■ **What needs to be done**
Rewrite the records below as a Markdown table with the columns "Row" and "Change," numbering each line in order and leaving out blank lines and the picture lines.

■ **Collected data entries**
--

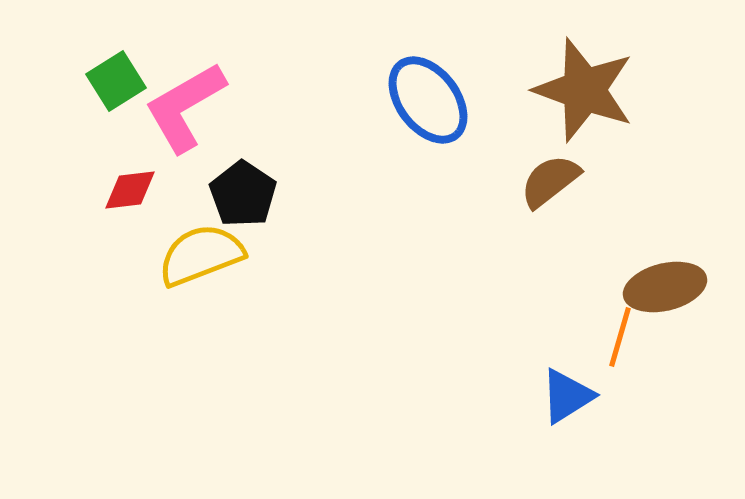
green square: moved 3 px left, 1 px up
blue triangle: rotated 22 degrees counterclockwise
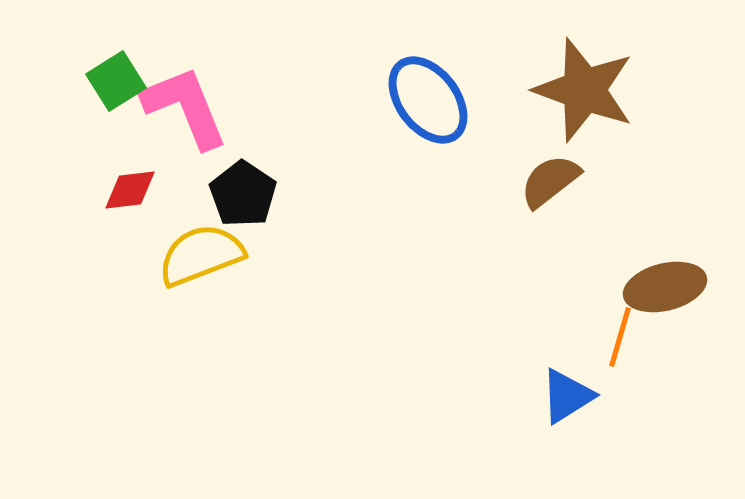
pink L-shape: rotated 98 degrees clockwise
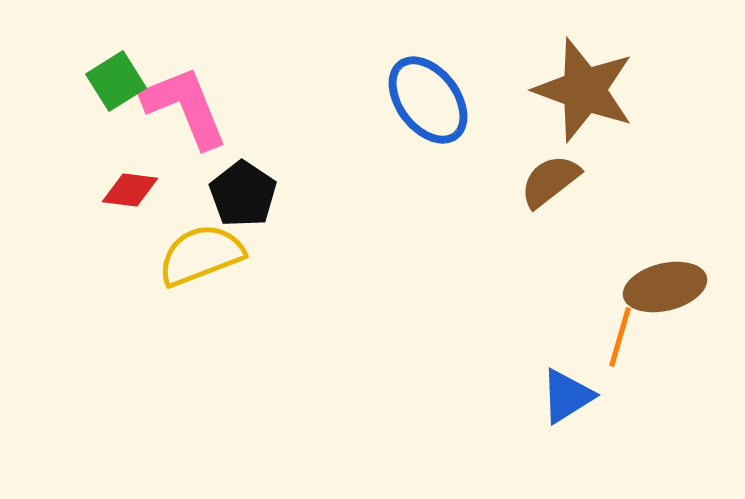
red diamond: rotated 14 degrees clockwise
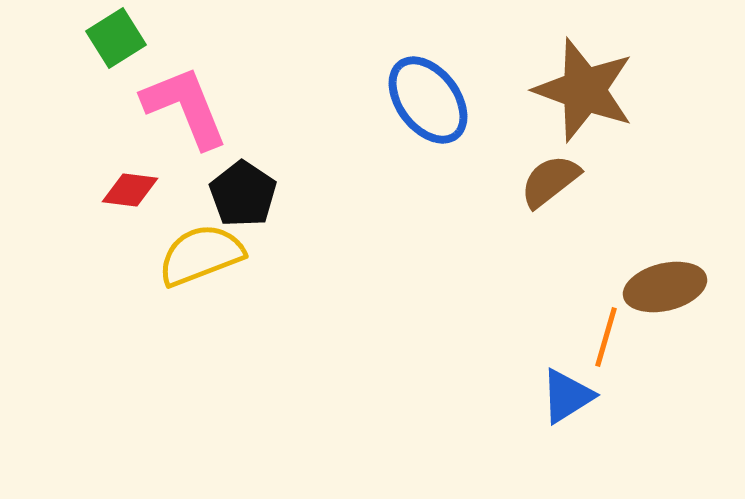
green square: moved 43 px up
orange line: moved 14 px left
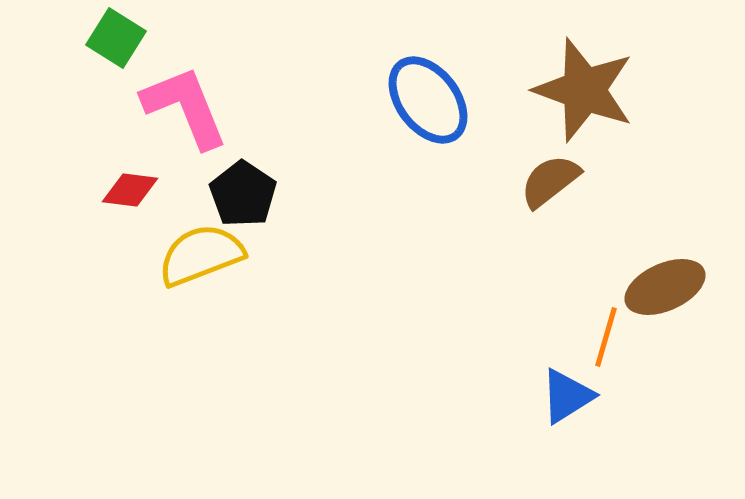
green square: rotated 26 degrees counterclockwise
brown ellipse: rotated 10 degrees counterclockwise
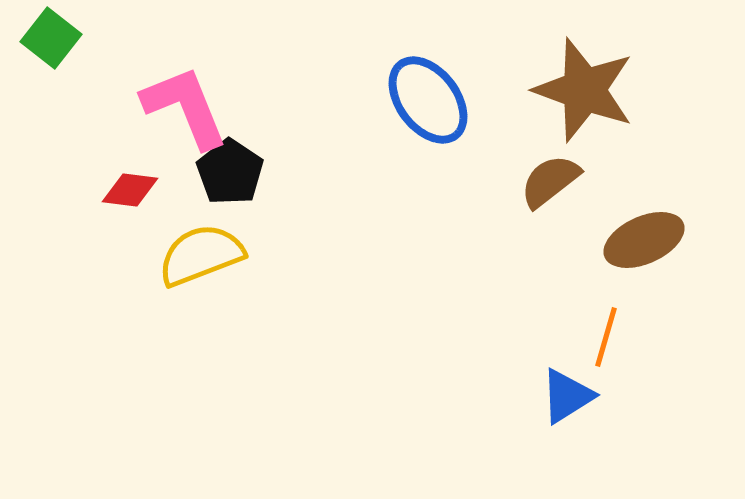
green square: moved 65 px left; rotated 6 degrees clockwise
black pentagon: moved 13 px left, 22 px up
brown ellipse: moved 21 px left, 47 px up
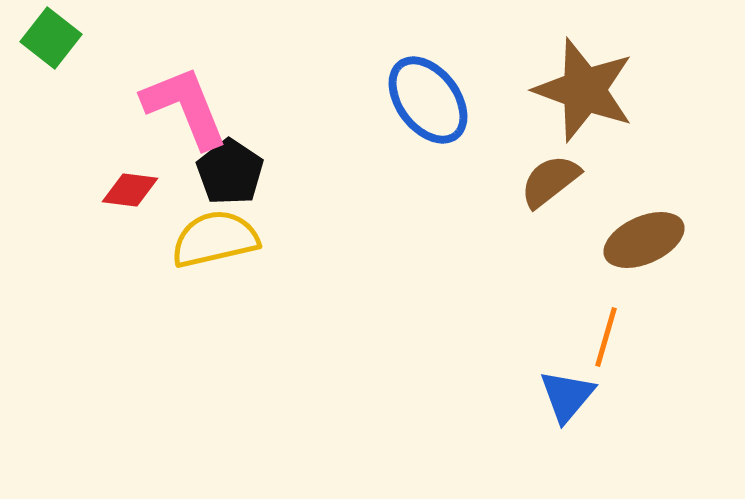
yellow semicircle: moved 14 px right, 16 px up; rotated 8 degrees clockwise
blue triangle: rotated 18 degrees counterclockwise
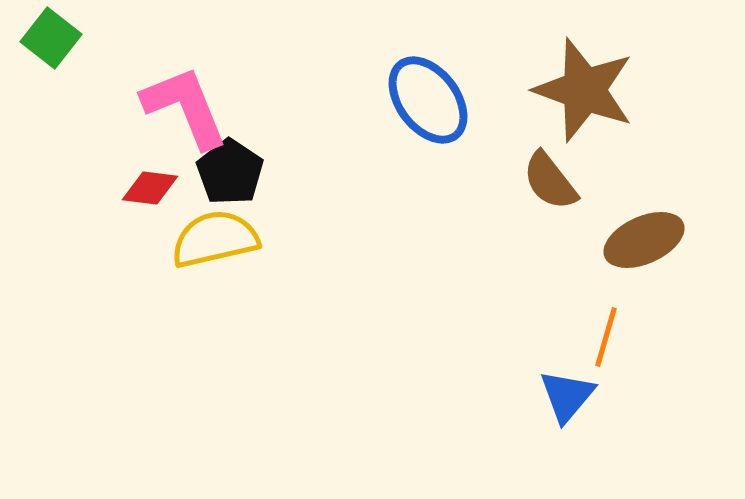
brown semicircle: rotated 90 degrees counterclockwise
red diamond: moved 20 px right, 2 px up
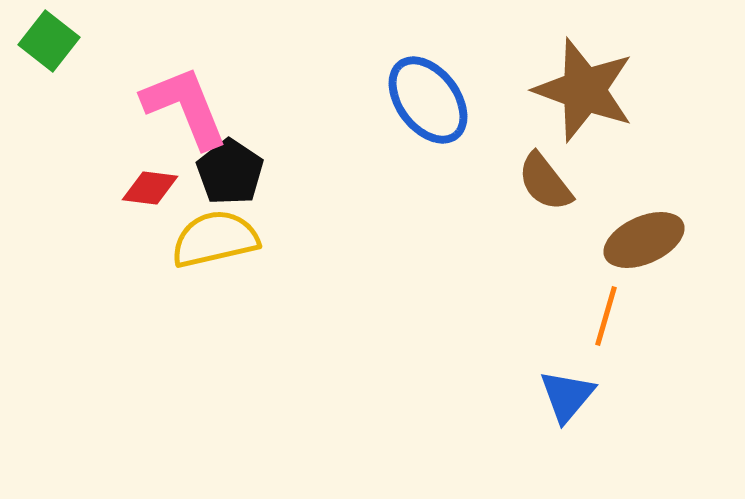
green square: moved 2 px left, 3 px down
brown semicircle: moved 5 px left, 1 px down
orange line: moved 21 px up
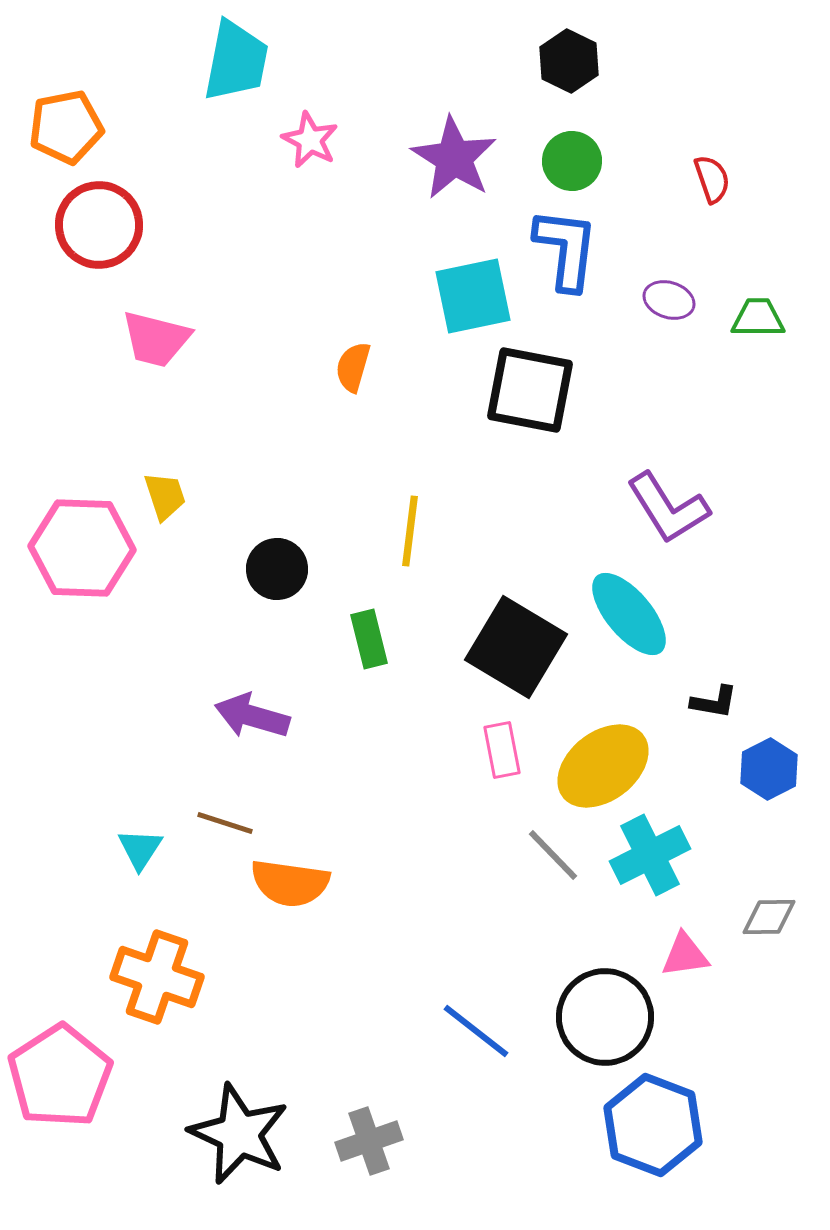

--

■ **Exercise solution**
| Row | Change |
|---|---|
| 1 | green square: moved 3 px left, 1 px up |
| 2 | blue triangle: rotated 22 degrees counterclockwise |
| 3 | pink L-shape: rotated 98 degrees clockwise |
| 4 | red diamond: rotated 14 degrees clockwise |
| 5 | green square: moved 43 px up |
| 6 | orange line: moved 14 px left |
| 7 | green square: rotated 26 degrees counterclockwise |
| 8 | brown ellipse: rotated 10 degrees counterclockwise |
| 9 | green square: moved 65 px left; rotated 6 degrees clockwise |
| 10 | black pentagon: moved 13 px left, 22 px up |
| 11 | brown ellipse: moved 21 px left, 47 px up |
| 12 | yellow semicircle: moved 14 px right, 16 px up; rotated 8 degrees clockwise |
| 13 | blue triangle: rotated 18 degrees counterclockwise |
| 14 | brown semicircle: rotated 90 degrees counterclockwise |
| 15 | red diamond: moved 20 px right, 2 px up |
| 16 | green square: moved 2 px left, 3 px down |
| 17 | brown semicircle: moved 5 px left, 1 px down |
| 18 | orange line: moved 21 px up |